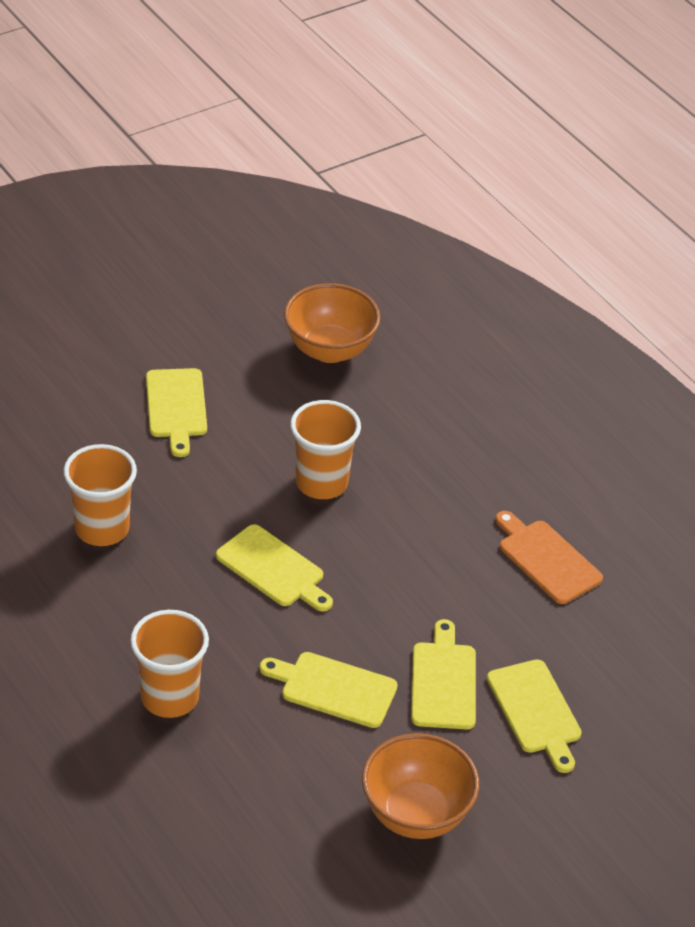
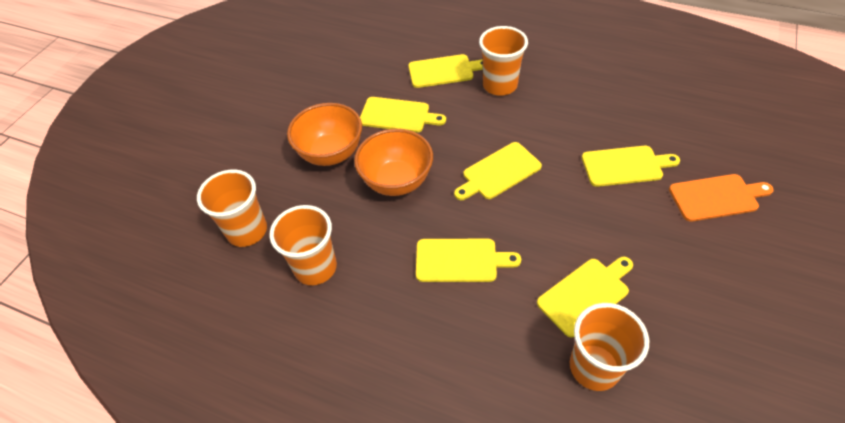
orange cup: 3 -> 4
yellow cutting board: 5 -> 6

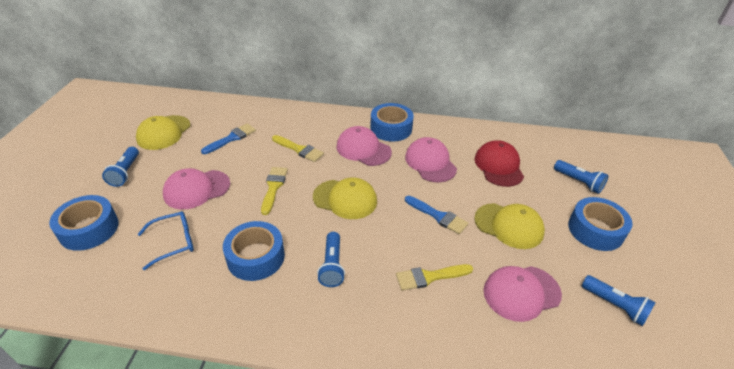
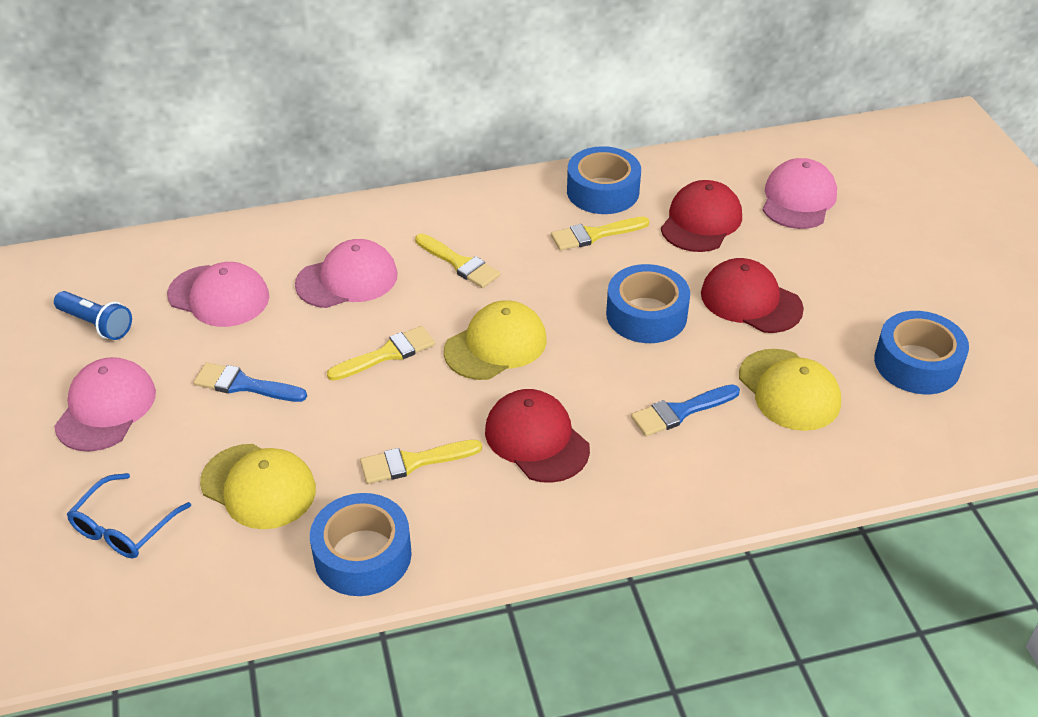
blue flashlight: 4 -> 1
red cap: 1 -> 3
yellow brush: 3 -> 4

___

§ **WORK ITEM**
Pictures aside, restate all of the entries exactly.

§ **OUTPUT**
orange cup: 3 -> 4
yellow cutting board: 5 -> 6

blue flashlight: 4 -> 1
red cap: 1 -> 3
yellow brush: 3 -> 4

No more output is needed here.